[Object correspondence data]
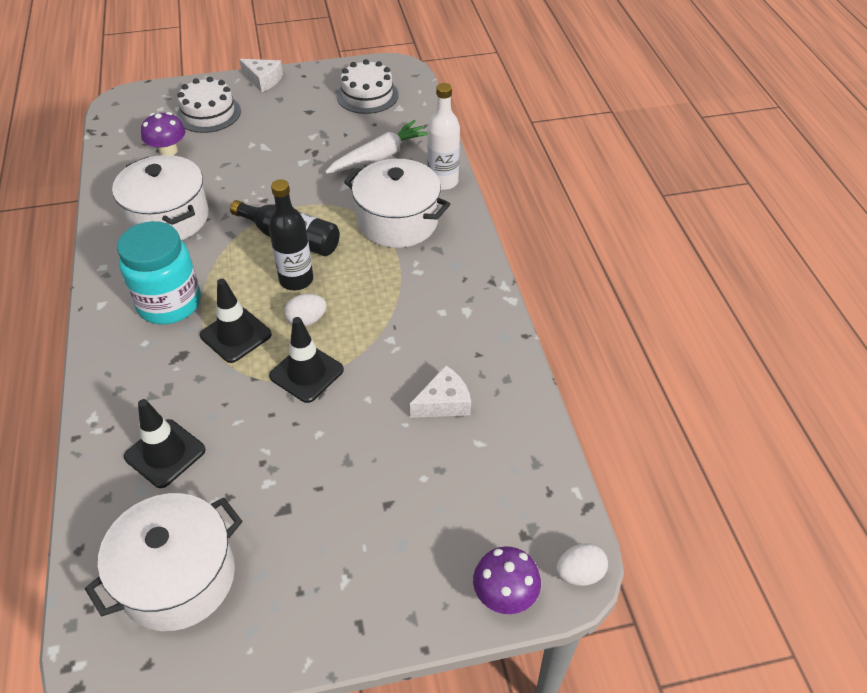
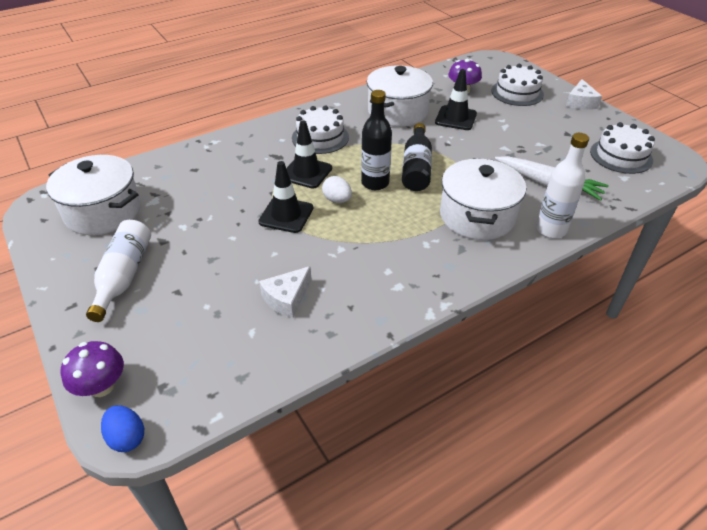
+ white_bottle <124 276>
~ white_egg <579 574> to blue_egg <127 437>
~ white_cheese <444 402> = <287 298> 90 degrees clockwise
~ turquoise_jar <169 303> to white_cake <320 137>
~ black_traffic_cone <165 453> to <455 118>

EXERCISE: An exact copy of every record above is required, with all pictures omitted.

EXERCISE RESPONSE:
+ white_bottle <124 276>
~ white_egg <579 574> to blue_egg <127 437>
~ white_cheese <444 402> = <287 298> 90 degrees clockwise
~ turquoise_jar <169 303> to white_cake <320 137>
~ black_traffic_cone <165 453> to <455 118>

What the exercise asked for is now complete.